(Recorded data)
----
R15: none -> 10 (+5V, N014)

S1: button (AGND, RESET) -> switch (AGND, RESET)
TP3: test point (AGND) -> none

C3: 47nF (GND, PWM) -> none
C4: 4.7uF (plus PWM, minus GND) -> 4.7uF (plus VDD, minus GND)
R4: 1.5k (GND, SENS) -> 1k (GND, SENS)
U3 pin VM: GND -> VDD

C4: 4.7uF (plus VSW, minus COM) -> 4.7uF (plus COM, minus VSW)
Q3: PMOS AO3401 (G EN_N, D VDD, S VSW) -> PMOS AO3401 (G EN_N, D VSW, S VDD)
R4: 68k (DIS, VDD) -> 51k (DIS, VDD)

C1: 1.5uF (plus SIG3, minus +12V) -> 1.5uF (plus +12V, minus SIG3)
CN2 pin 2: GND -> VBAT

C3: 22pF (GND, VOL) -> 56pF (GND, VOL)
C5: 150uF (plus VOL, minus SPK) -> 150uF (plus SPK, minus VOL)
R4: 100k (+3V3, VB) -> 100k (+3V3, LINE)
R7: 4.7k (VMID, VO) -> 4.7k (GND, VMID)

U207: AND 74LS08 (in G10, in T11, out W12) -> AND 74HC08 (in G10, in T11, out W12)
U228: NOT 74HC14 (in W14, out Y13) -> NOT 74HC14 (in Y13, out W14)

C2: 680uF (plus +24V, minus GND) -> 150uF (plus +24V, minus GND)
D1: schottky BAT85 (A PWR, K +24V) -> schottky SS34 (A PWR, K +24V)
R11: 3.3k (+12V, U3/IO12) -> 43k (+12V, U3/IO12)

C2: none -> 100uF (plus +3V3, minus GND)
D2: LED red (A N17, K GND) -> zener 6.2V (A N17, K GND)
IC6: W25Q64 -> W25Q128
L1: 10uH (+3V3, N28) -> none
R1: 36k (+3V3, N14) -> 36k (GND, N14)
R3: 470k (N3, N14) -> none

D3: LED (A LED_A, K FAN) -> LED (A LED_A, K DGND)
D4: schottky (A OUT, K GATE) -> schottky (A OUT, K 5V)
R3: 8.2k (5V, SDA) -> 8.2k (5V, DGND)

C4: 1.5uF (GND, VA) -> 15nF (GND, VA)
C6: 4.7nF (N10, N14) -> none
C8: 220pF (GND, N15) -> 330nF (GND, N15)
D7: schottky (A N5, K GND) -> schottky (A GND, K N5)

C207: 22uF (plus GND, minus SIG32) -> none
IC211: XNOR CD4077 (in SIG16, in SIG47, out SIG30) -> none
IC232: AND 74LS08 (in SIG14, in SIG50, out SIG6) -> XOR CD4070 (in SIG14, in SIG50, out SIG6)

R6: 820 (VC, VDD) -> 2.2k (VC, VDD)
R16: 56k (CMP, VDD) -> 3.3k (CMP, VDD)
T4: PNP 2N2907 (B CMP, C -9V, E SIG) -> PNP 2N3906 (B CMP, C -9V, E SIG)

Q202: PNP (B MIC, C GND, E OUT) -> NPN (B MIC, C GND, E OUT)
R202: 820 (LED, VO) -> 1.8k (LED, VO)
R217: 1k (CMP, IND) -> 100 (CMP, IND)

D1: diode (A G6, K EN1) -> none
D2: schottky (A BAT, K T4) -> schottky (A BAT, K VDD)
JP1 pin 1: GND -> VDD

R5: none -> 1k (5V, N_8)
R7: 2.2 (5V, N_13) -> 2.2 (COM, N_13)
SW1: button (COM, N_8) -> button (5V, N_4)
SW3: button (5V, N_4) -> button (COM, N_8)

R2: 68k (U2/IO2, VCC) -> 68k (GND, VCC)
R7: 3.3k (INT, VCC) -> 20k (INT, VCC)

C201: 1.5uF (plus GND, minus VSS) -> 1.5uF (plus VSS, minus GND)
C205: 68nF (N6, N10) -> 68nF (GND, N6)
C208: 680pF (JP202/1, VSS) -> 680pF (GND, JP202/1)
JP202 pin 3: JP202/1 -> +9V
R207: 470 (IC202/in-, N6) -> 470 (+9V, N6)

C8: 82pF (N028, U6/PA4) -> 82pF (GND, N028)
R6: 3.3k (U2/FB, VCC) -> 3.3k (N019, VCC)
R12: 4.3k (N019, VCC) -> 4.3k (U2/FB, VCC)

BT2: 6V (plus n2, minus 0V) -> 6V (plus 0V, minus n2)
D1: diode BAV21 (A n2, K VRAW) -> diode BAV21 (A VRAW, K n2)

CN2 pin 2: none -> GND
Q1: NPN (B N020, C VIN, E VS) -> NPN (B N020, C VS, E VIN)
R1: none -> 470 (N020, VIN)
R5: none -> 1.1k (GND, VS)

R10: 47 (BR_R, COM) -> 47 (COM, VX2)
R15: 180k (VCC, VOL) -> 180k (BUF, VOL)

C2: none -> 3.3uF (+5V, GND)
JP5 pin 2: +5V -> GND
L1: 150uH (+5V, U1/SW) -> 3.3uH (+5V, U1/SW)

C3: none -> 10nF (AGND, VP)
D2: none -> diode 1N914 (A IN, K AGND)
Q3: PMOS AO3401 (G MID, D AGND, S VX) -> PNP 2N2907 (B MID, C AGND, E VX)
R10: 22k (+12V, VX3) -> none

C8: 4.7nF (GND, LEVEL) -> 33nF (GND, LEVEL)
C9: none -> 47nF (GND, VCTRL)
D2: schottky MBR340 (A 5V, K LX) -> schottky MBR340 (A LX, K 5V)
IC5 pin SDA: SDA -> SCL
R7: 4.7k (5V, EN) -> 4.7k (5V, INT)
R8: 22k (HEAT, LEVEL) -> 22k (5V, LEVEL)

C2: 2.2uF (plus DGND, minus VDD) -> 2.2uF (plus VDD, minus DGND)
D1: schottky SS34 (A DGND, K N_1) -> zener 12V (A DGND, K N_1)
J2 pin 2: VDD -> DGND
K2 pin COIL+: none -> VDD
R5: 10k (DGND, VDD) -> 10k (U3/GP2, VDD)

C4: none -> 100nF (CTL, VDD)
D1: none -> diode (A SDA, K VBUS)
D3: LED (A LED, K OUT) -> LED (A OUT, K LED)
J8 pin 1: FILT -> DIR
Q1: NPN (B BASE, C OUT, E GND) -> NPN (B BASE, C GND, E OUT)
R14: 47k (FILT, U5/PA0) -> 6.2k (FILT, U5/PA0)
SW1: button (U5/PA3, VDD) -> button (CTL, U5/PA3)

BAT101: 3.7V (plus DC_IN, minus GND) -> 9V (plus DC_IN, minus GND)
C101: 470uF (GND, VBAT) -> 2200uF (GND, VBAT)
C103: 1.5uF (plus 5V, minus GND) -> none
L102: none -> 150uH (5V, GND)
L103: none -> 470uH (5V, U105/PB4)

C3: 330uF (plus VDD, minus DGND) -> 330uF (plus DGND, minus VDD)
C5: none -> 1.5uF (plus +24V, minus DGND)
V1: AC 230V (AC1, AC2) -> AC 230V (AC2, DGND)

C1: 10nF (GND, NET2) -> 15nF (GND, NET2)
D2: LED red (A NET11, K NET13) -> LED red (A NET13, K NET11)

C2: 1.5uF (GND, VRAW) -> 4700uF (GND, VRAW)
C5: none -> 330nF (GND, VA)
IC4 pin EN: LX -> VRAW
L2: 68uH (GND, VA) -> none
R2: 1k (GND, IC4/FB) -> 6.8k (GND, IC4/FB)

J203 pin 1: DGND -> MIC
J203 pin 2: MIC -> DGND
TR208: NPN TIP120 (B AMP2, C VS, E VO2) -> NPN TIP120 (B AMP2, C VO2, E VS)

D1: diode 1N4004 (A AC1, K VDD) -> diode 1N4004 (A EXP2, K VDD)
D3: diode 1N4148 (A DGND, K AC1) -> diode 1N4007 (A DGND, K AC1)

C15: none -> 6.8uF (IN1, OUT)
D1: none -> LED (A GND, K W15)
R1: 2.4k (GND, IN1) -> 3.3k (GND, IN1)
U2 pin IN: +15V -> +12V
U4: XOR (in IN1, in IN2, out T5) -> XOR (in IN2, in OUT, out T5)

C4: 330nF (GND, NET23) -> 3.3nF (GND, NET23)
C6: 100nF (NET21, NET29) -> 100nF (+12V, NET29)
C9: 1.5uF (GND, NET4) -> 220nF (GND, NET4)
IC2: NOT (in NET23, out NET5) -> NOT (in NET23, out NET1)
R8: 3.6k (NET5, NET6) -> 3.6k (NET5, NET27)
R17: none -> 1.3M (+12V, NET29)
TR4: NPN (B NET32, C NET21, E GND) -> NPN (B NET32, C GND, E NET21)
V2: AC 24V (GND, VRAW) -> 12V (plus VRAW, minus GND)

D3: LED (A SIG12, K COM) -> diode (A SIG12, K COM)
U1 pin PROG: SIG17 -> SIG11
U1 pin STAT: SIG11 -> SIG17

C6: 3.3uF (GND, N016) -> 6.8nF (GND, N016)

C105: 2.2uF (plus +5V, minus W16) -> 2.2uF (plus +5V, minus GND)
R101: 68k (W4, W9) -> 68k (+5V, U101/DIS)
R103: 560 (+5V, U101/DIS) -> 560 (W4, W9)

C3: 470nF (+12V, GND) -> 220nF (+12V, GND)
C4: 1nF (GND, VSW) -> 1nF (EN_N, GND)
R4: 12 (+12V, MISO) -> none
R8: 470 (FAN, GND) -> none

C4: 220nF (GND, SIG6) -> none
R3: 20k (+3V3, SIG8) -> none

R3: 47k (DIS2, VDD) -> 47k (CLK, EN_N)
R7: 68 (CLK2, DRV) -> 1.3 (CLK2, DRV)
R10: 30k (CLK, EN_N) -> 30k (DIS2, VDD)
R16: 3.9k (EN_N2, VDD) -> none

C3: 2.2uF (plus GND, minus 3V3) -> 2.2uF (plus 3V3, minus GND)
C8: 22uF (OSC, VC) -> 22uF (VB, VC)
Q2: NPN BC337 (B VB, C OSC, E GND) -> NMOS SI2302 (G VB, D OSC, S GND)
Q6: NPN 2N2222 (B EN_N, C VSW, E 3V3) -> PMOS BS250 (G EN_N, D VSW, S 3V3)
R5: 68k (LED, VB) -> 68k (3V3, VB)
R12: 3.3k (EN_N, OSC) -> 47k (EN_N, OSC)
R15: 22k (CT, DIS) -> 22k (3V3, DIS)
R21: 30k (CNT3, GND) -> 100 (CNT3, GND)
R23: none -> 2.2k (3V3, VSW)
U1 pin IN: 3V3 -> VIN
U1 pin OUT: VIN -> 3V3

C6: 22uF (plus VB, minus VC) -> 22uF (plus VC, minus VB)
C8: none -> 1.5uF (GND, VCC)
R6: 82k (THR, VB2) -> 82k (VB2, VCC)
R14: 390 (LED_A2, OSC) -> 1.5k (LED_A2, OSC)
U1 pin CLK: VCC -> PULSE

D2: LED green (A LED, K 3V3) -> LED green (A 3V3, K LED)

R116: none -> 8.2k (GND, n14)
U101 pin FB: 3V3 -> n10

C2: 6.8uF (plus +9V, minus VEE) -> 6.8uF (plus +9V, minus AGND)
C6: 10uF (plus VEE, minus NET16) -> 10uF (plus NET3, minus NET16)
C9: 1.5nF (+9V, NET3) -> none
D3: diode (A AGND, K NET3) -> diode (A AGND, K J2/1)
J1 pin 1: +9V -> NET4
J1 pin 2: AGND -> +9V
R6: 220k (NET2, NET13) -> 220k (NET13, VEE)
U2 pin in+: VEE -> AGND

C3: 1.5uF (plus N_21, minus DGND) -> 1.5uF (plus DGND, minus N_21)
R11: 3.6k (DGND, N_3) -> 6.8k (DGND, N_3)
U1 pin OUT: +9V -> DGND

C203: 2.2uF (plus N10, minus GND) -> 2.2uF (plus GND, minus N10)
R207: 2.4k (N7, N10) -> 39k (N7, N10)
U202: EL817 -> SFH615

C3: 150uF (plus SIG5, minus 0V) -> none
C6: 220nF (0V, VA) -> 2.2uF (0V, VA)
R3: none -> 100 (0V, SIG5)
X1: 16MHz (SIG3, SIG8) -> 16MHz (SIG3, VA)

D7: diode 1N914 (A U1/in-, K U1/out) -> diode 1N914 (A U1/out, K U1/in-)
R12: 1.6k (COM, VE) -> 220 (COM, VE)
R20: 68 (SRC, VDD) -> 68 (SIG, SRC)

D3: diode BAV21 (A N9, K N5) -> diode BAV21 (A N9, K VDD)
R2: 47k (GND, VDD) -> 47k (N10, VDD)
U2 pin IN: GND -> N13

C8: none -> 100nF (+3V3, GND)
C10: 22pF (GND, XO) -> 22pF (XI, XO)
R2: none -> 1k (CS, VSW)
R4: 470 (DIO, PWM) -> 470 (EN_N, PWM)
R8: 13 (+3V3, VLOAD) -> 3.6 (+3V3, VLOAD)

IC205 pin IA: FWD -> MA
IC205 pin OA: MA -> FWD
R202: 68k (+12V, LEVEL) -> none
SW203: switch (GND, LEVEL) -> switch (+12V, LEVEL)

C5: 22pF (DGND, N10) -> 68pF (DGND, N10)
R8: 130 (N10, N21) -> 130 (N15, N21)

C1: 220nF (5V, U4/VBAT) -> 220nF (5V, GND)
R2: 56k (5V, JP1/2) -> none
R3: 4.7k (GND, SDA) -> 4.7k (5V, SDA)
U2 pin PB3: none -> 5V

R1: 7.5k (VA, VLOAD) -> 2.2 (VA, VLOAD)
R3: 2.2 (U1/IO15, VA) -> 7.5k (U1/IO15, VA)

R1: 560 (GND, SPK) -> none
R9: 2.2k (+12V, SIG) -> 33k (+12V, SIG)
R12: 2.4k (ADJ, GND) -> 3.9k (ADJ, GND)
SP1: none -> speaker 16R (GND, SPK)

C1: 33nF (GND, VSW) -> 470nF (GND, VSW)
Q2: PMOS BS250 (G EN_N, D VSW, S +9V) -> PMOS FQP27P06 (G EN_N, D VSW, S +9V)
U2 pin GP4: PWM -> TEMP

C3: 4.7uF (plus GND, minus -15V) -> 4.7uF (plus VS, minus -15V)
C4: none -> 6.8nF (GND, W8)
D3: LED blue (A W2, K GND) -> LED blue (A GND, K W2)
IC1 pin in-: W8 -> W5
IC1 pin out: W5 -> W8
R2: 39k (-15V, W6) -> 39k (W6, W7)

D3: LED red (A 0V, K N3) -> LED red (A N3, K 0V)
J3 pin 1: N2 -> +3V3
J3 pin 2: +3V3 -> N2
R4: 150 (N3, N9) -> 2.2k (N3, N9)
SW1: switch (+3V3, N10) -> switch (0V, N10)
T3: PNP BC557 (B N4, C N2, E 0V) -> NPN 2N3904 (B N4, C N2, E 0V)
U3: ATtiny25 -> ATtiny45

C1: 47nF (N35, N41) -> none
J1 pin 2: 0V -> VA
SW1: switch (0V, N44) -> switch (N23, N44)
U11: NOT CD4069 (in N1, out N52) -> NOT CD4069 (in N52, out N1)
----
* **Goal of the exercise**
In the entries above, find the line holding "C4: 220nF (GND, SIG6) -> none" and the line holding "R6: 82k (THR, VB2) -> 82k (VB2, VCC)", then retype exactly those two lines and every line between them, and nothing else.

* **Response below**
C4: 220nF (GND, SIG6) -> none
R3: 20k (+3V3, SIG8) -> none

R3: 47k (DIS2, VDD) -> 47k (CLK, EN_N)
R7: 68 (CLK2, DRV) -> 1.3 (CLK2, DRV)
R10: 30k (CLK, EN_N) -> 30k (DIS2, VDD)
R16: 3.9k (EN_N2, VDD) -> none

C3: 2.2uF (plus GND, minus 3V3) -> 2.2uF (plus 3V3, minus GND)
C8: 22uF (OSC, VC) -> 22uF (VB, VC)
Q2: NPN BC337 (B VB, C OSC, E GND) -> NMOS SI2302 (G VB, D OSC, S GND)
Q6: NPN 2N2222 (B EN_N, C VSW, E 3V3) -> PMOS BS250 (G EN_N, D VSW, S 3V3)
R5: 68k (LED, VB) -> 68k (3V3, VB)
R12: 3.3k (EN_N, OSC) -> 47k (EN_N, OSC)
R15: 22k (CT, DIS) -> 22k (3V3, DIS)
R21: 30k (CNT3, GND) -> 100 (CNT3, GND)
R23: none -> 2.2k (3V3, VSW)
U1 pin IN: 3V3 -> VIN
U1 pin OUT: VIN -> 3V3

C6: 22uF (plus VB, minus VC) -> 22uF (plus VC, minus VB)
C8: none -> 1.5uF (GND, VCC)
R6: 82k (THR, VB2) -> 82k (VB2, VCC)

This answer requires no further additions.